DATASET EXCERPTS: Begin
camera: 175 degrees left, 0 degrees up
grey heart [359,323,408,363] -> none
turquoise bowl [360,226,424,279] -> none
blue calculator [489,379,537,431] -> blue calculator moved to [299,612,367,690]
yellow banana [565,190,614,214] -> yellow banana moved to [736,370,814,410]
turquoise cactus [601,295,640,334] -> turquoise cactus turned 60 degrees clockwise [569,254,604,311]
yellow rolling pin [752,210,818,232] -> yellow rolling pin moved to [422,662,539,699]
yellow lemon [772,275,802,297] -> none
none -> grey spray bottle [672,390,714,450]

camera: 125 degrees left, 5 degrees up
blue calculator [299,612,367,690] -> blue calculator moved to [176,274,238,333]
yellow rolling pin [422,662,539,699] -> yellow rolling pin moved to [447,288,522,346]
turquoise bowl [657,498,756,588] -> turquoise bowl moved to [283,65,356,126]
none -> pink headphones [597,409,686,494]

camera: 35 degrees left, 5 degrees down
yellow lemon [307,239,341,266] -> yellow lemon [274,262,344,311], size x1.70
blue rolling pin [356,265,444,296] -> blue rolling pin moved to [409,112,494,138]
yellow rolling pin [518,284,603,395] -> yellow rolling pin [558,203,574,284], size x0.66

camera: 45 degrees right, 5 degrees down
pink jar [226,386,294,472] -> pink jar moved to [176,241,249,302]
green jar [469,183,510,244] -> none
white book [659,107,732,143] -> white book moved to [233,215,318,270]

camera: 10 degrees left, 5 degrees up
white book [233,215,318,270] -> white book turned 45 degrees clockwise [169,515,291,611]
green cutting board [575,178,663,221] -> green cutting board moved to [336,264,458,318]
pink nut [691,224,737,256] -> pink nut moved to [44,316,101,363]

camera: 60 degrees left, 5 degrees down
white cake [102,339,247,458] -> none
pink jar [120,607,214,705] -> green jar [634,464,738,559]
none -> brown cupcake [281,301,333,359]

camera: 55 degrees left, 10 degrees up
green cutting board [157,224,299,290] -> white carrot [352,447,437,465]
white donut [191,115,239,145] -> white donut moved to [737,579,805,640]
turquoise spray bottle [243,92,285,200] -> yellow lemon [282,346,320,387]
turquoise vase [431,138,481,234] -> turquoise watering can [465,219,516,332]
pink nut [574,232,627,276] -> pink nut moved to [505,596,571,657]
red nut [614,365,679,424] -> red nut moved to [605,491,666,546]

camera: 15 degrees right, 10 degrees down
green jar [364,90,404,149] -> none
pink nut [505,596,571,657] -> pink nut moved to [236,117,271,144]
DATASET EXCERPTS: End
TO DO » Line by line, retype the data exactly as written.

EXERCISE OUTPUT »
camera: 175 degrees left, 0 degrees up
grey heart [359,323,408,363] -> none
turquoise bowl [360,226,424,279] -> none
blue calculator [489,379,537,431] -> blue calculator moved to [299,612,367,690]
yellow banana [565,190,614,214] -> yellow banana moved to [736,370,814,410]
turquoise cactus [601,295,640,334] -> turquoise cactus turned 60 degrees clockwise [569,254,604,311]
yellow rolling pin [752,210,818,232] -> yellow rolling pin moved to [422,662,539,699]
yellow lemon [772,275,802,297] -> none
none -> grey spray bottle [672,390,714,450]

camera: 125 degrees left, 5 degrees up
blue calculator [299,612,367,690] -> blue calculator moved to [176,274,238,333]
yellow rolling pin [422,662,539,699] -> yellow rolling pin moved to [447,288,522,346]
turquoise bowl [657,498,756,588] -> turquoise bowl moved to [283,65,356,126]
none -> pink headphones [597,409,686,494]

camera: 35 degrees left, 5 degrees down
yellow lemon [307,239,341,266] -> yellow lemon [274,262,344,311], size x1.70
blue rolling pin [356,265,444,296] -> blue rolling pin moved to [409,112,494,138]
yellow rolling pin [518,284,603,395] -> yellow rolling pin [558,203,574,284], size x0.66

camera: 45 degrees right, 5 degrees down
pink jar [226,386,294,472] -> pink jar moved to [176,241,249,302]
green jar [469,183,510,244] -> none
white book [659,107,732,143] -> white book moved to [233,215,318,270]

camera: 10 degrees left, 5 degrees up
white book [233,215,318,270] -> white book turned 45 degrees clockwise [169,515,291,611]
green cutting board [575,178,663,221] -> green cutting board moved to [336,264,458,318]
pink nut [691,224,737,256] -> pink nut moved to [44,316,101,363]

camera: 60 degrees left, 5 degrees down
white cake [102,339,247,458] -> none
pink jar [120,607,214,705] -> green jar [634,464,738,559]
none -> brown cupcake [281,301,333,359]

camera: 55 degrees left, 10 degrees up
green cutting board [157,224,299,290] -> white carrot [352,447,437,465]
white donut [191,115,239,145] -> white donut moved to [737,579,805,640]
turquoise spray bottle [243,92,285,200] -> yellow lemon [282,346,320,387]
turquoise vase [431,138,481,234] -> turquoise watering can [465,219,516,332]
pink nut [574,232,627,276] -> pink nut moved to [505,596,571,657]
red nut [614,365,679,424] -> red nut moved to [605,491,666,546]

camera: 15 degrees right, 10 degrees down
green jar [364,90,404,149] -> none
pink nut [505,596,571,657] -> pink nut moved to [236,117,271,144]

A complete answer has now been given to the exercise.